---------- Data in this exercise
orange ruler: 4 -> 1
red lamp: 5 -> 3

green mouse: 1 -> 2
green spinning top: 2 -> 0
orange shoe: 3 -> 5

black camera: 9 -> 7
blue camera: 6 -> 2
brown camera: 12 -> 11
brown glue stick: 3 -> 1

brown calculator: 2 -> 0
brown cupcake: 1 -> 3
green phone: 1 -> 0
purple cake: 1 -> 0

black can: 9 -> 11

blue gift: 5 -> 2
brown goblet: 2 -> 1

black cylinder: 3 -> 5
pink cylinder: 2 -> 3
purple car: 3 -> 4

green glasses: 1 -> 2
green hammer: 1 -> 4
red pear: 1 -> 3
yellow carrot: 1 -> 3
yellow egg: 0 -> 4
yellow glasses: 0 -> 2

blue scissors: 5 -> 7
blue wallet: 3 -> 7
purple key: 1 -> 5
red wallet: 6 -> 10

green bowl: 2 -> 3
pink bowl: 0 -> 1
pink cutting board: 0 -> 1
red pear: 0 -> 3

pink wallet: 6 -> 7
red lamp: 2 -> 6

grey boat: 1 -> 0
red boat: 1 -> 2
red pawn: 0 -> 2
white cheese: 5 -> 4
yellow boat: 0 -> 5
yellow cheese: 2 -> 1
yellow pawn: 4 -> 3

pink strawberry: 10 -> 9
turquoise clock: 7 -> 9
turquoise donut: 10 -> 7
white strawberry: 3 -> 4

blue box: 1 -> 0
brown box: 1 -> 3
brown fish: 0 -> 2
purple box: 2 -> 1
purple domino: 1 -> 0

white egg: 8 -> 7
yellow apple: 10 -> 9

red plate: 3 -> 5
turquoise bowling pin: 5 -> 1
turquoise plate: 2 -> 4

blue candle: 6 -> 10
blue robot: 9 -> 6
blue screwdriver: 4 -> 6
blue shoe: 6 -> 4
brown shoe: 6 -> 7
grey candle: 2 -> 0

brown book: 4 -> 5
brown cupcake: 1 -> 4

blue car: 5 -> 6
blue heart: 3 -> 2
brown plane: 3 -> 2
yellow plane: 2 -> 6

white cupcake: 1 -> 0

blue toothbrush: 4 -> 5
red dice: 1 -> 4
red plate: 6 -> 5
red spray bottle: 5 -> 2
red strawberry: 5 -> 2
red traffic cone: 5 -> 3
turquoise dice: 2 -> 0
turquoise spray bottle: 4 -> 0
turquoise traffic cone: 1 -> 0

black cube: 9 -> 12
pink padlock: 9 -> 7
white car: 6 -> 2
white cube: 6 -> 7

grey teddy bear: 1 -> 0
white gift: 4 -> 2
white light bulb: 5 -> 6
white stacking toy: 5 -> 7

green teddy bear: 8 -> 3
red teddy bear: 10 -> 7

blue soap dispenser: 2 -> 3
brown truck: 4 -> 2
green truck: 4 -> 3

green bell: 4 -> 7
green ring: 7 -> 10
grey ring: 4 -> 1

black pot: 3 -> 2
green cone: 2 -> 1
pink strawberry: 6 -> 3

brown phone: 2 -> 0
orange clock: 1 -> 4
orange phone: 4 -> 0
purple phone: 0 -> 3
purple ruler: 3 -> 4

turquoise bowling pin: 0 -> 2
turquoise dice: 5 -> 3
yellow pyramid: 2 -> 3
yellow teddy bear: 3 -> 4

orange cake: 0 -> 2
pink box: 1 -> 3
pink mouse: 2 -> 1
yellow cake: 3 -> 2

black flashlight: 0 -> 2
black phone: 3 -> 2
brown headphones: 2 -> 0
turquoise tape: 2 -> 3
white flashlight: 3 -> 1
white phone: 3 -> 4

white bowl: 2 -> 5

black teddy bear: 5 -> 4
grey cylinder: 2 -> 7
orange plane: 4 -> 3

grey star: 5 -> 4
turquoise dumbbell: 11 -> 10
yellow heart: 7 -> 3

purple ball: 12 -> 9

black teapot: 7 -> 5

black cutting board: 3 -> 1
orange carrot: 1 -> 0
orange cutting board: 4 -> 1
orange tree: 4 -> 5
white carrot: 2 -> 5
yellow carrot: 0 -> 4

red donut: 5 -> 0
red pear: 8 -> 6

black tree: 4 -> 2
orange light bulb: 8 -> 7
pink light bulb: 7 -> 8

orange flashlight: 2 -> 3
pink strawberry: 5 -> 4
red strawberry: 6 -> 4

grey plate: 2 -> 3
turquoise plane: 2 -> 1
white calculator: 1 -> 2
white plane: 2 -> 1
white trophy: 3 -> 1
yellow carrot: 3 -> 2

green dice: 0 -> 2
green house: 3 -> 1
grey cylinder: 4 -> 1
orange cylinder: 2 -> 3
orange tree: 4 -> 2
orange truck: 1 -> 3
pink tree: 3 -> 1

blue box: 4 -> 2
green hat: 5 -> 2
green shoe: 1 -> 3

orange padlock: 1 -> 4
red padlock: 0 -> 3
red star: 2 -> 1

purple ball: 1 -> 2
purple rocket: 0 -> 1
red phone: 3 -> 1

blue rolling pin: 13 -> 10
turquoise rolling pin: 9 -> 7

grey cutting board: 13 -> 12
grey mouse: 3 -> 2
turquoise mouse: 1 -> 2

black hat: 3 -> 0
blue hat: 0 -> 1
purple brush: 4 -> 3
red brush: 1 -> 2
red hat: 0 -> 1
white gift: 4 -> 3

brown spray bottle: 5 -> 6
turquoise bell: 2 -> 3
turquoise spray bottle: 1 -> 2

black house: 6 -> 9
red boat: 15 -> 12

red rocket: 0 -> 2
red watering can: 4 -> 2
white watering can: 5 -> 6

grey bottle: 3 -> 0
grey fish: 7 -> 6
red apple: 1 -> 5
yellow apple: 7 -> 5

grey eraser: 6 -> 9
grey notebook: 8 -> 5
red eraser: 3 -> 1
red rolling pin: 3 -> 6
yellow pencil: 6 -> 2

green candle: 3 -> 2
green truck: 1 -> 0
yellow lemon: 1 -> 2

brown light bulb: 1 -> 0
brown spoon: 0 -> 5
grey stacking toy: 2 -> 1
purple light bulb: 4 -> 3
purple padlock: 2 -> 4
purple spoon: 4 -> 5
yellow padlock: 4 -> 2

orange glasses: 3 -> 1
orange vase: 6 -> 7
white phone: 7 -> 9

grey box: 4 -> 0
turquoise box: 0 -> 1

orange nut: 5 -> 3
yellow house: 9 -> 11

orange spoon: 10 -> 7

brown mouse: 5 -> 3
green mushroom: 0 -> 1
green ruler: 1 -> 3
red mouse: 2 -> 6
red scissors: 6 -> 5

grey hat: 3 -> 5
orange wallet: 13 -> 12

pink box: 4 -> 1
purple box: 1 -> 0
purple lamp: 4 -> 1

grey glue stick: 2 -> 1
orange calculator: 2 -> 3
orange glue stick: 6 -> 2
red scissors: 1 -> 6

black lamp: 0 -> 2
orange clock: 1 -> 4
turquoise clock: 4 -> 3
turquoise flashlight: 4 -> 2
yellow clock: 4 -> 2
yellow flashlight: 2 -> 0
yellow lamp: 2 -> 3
--------------------
» Exercise directions: Every line containing the word "bulb" should be copied from the material.

» Task output:
white light bulb: 5 -> 6
orange light bulb: 8 -> 7
pink light bulb: 7 -> 8
brown light bulb: 1 -> 0
purple light bulb: 4 -> 3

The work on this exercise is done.